'''

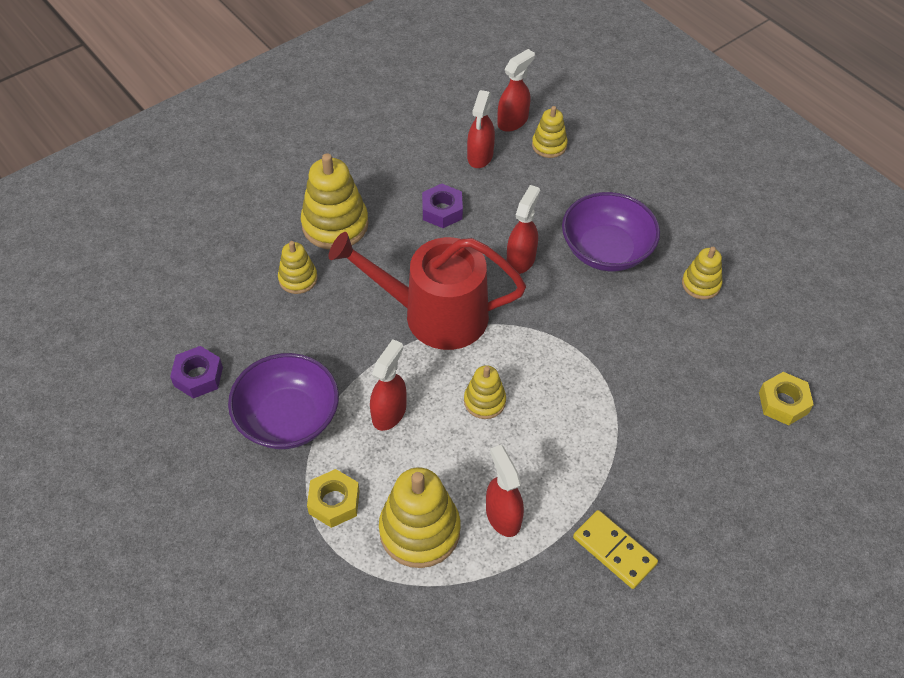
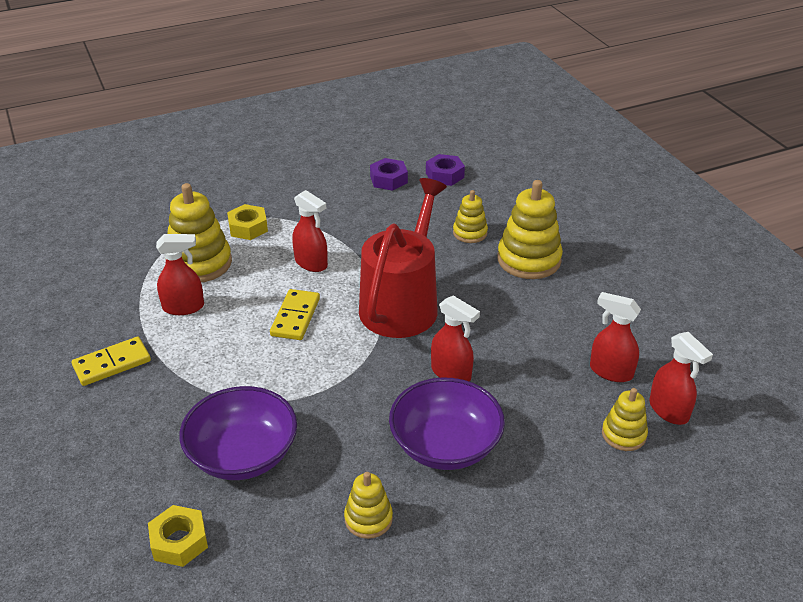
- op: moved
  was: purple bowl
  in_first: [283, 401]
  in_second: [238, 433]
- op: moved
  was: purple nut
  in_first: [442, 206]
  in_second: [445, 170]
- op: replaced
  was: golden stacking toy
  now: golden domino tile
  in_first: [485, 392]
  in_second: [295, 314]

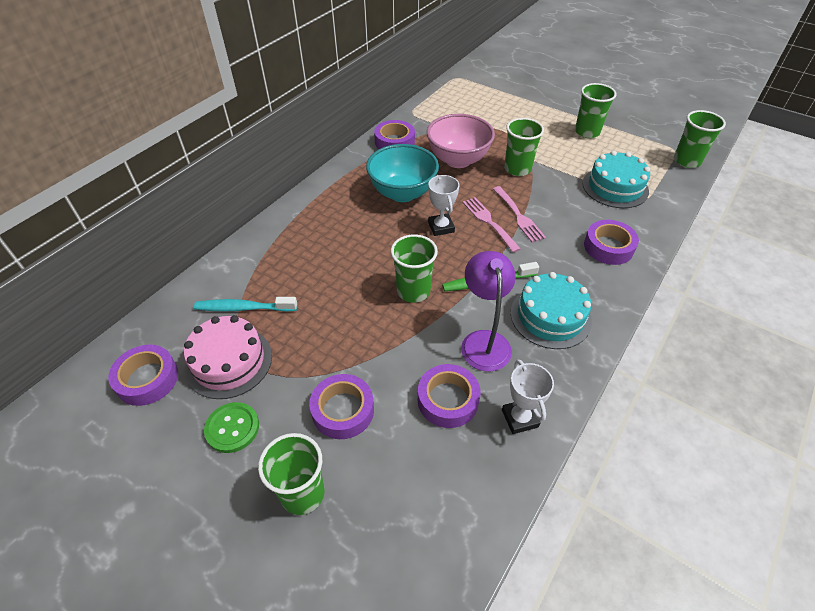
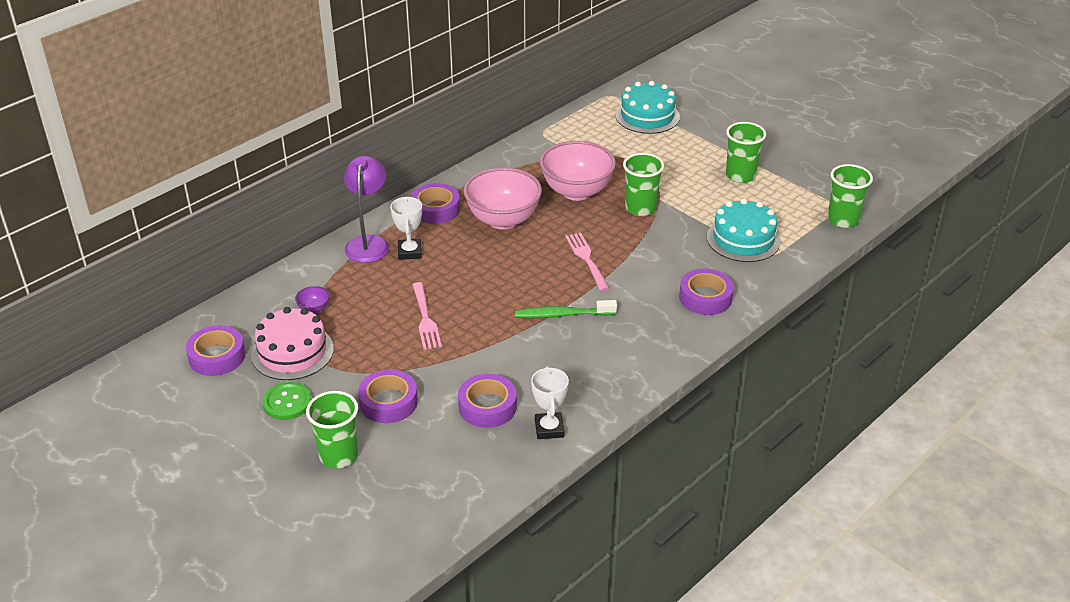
- op: removed
  was: green beaker
  in_first: [414, 268]
- op: moved
  was: purple roll of tape
  in_first: [394, 134]
  in_second: [435, 203]
- op: moved
  was: snow-white prize cup
  in_first: [443, 205]
  in_second: [406, 228]
- op: moved
  was: purple desk lamp
  in_first: [488, 311]
  in_second: [366, 209]
- op: moved
  was: pink table fork
  in_first: [519, 214]
  in_second: [427, 316]
- op: moved
  was: turquoise layer cake
  in_first: [551, 310]
  in_second: [647, 107]
- op: replaced
  was: turquoise tooth brush
  now: purple bowl
  in_first: [245, 304]
  in_second: [312, 300]
- op: recoloured
  was: turquoise bowl
  now: pink bowl
  in_first: [402, 173]
  in_second: [503, 198]

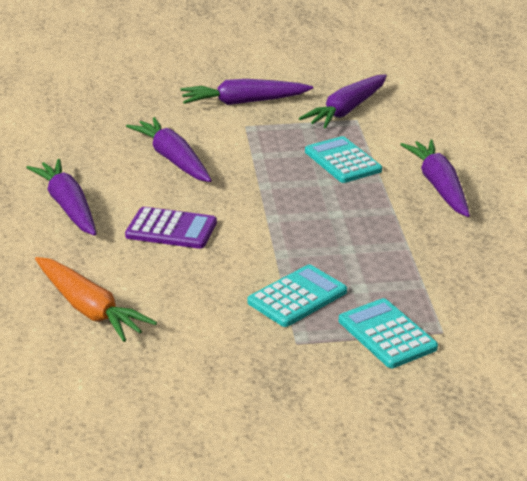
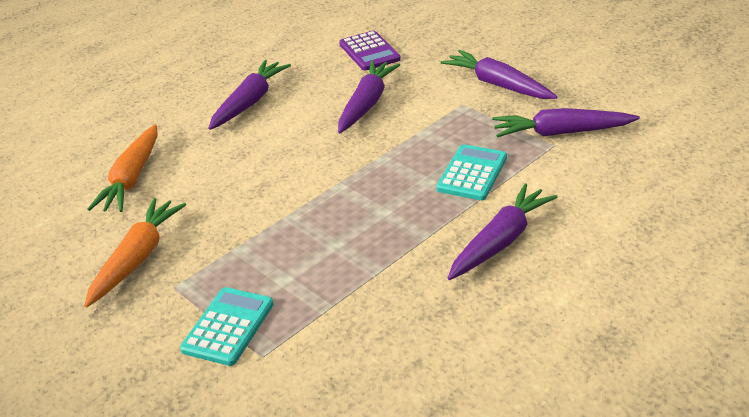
- op: removed
  was: turquoise calculator
  in_first: [297, 295]
- op: added
  now: orange toy carrot
  in_second: [135, 252]
- op: moved
  was: purple calculator
  in_first: [171, 228]
  in_second: [370, 51]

'''

■ **Directions**: Exactly restate the lines from the one holding "was: turquoise layer cake" to the final line of the records above, including both and excluding pictures.

■ **Exercise response**:
  was: turquoise layer cake
  in_first: [551, 310]
  in_second: [647, 107]
- op: replaced
  was: turquoise tooth brush
  now: purple bowl
  in_first: [245, 304]
  in_second: [312, 300]
- op: recoloured
  was: turquoise bowl
  now: pink bowl
  in_first: [402, 173]
  in_second: [503, 198]

- op: removed
  was: turquoise calculator
  in_first: [297, 295]
- op: added
  now: orange toy carrot
  in_second: [135, 252]
- op: moved
  was: purple calculator
  in_first: [171, 228]
  in_second: [370, 51]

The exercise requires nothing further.